**Task directions**
Search the data below for the string "after" and copy all lines where it shows up.

-=-=-

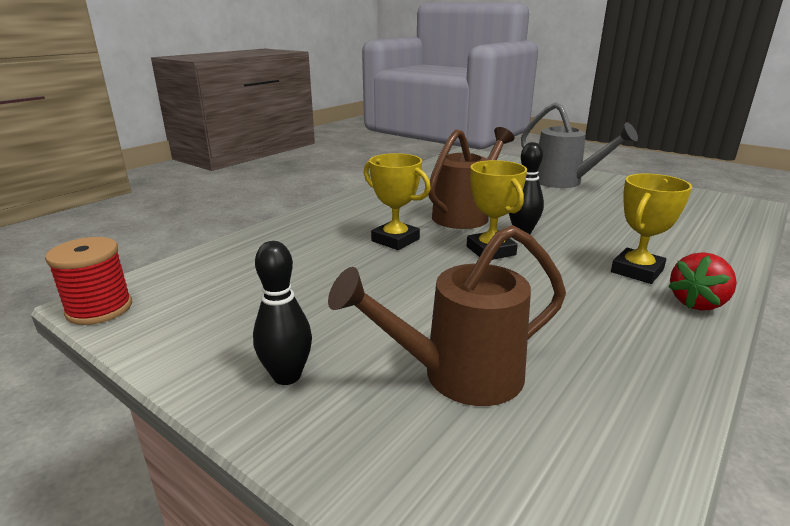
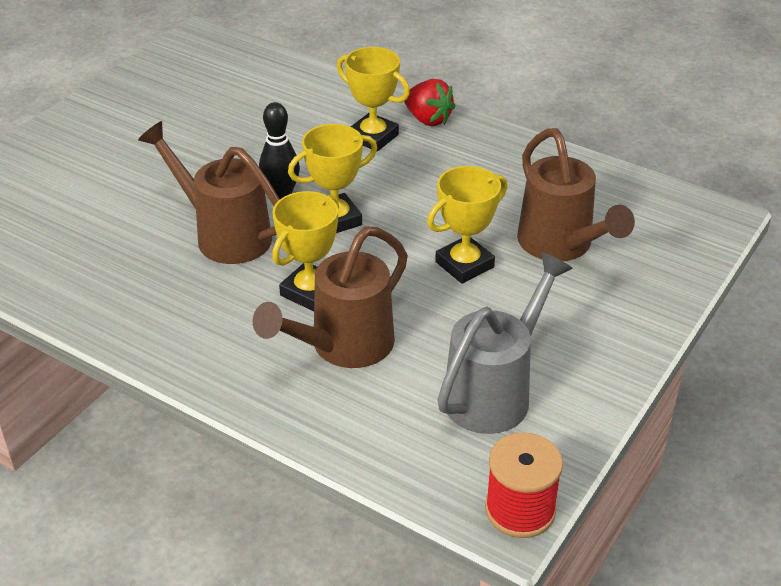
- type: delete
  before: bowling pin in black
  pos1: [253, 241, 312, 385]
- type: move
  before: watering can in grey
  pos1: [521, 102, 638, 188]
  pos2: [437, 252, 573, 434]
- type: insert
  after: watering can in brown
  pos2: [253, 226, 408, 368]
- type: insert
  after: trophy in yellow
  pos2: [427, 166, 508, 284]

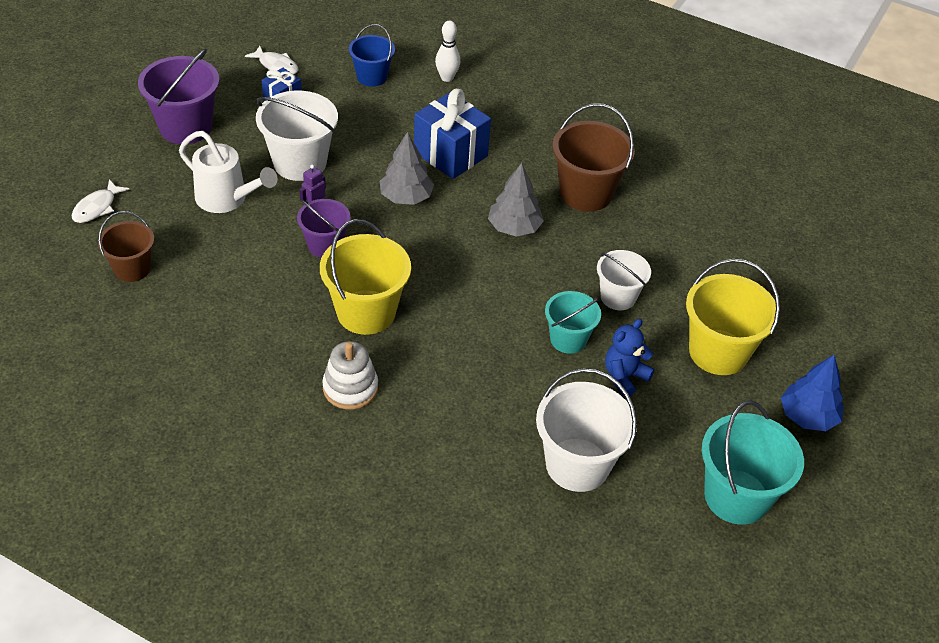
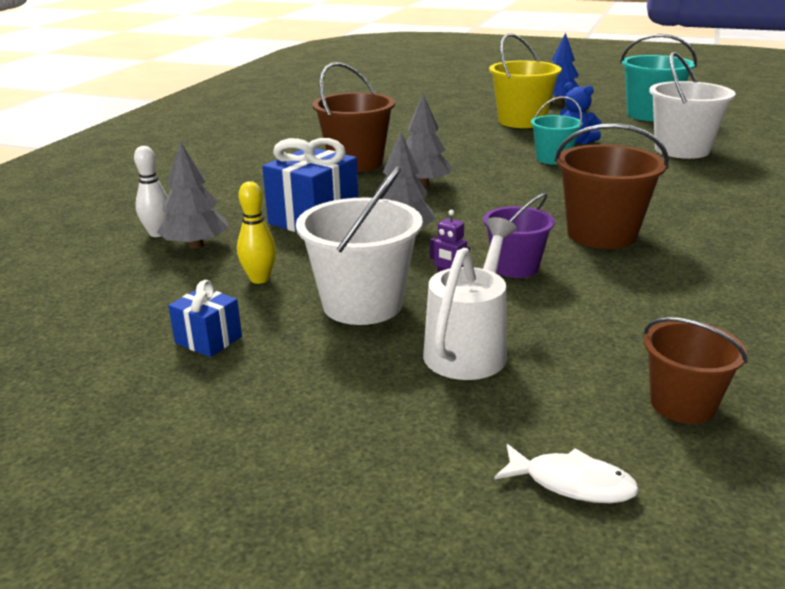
- type: delete
  before: bucket in purple
  pos1: [138, 48, 219, 144]
- type: delete
  before: fish in white
  pos1: [245, 46, 298, 74]
- type: recolor
  before: bucket in yellow
  after: bucket in brown
  pos1: [320, 219, 411, 335]
  pos2: [555, 123, 669, 249]
- type: delete
  before: stacking toy in white
  pos1: [322, 341, 378, 409]
- type: delete
  before: bucket in blue
  pos1: [349, 24, 395, 87]
- type: delete
  before: bucket in white
  pos1: [597, 250, 651, 310]
- type: insert
  after: tree in grey
  pos2: [157, 141, 229, 249]
- type: insert
  after: bowling pin in yellow
  pos2: [237, 181, 276, 284]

-=-=-

**Solution**
  after: watering can in brown
  after: trophy in yellow
  after: bucket in brown
  after: tree in grey
  after: bowling pin in yellow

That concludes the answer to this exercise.